_What is being asked_: Take the lines in the listing below from the line with "orange semicircle: (59, 106)" up to and including the line with "pink arrow: (1223, 755) -> (550, 362), moved" and set them down exactly, skipping pictures and adding nothing.

_Given information_:
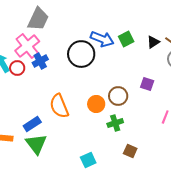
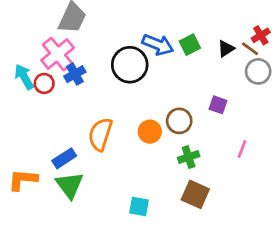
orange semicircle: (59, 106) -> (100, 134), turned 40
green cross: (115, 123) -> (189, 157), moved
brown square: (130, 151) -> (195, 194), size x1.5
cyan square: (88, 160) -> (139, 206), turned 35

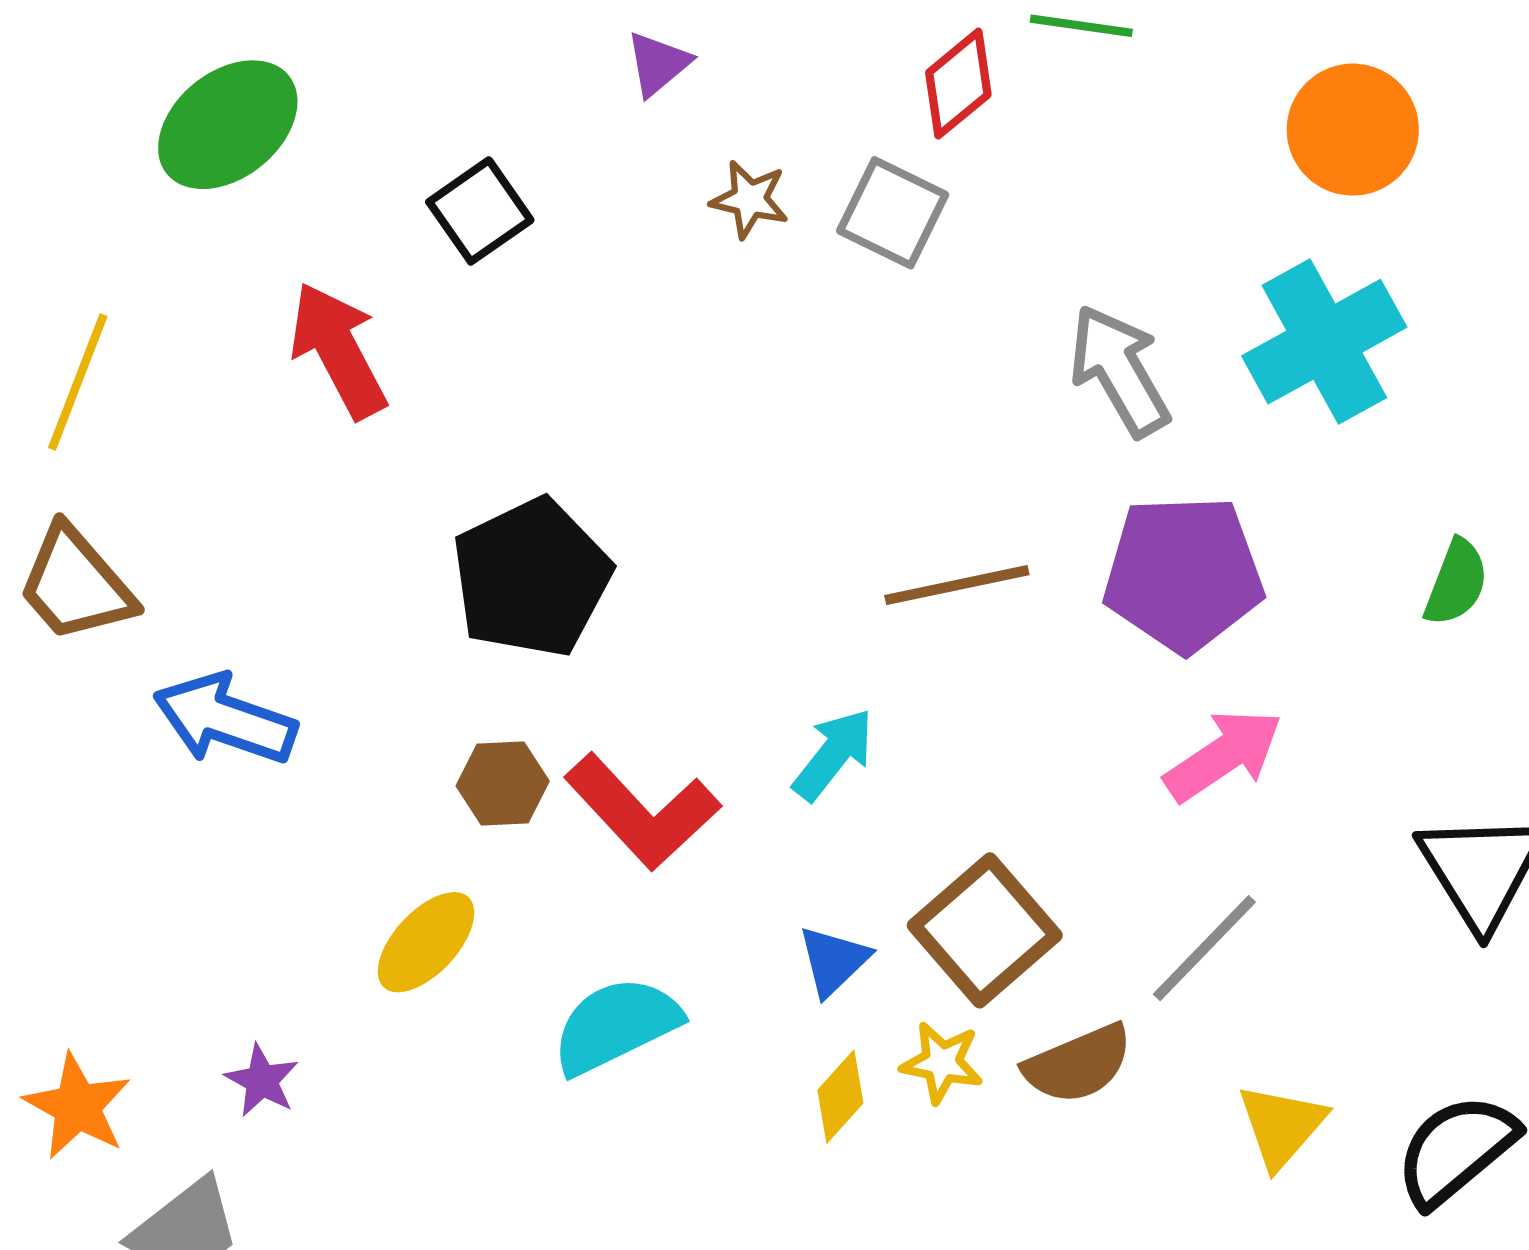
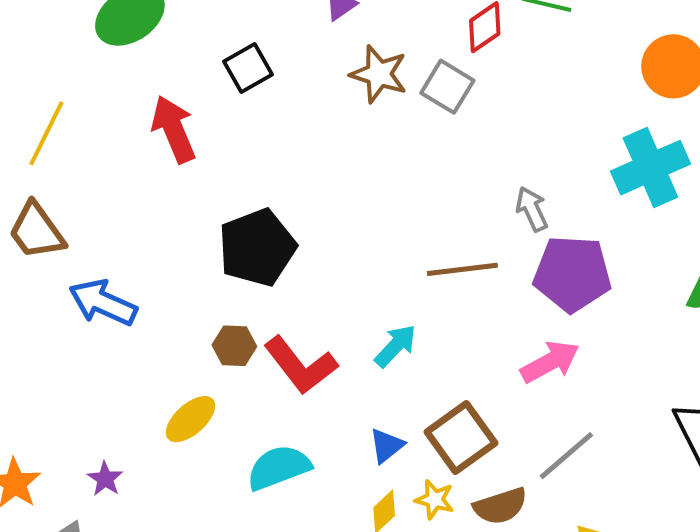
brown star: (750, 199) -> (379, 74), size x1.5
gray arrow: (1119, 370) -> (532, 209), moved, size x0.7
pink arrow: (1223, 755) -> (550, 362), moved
...
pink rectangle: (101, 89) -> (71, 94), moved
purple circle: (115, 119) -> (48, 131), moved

_Response to this exercise_:
orange semicircle: (59, 106) -> (100, 134), turned 40
green cross: (115, 123) -> (189, 157), moved
brown square: (130, 151) -> (195, 194), size x1.5
cyan square: (88, 160) -> (139, 206), turned 35

brown star: (750, 199) -> (379, 74), size x1.5
gray arrow: (1119, 370) -> (532, 209), moved, size x0.7
pink arrow: (1223, 755) -> (550, 362), moved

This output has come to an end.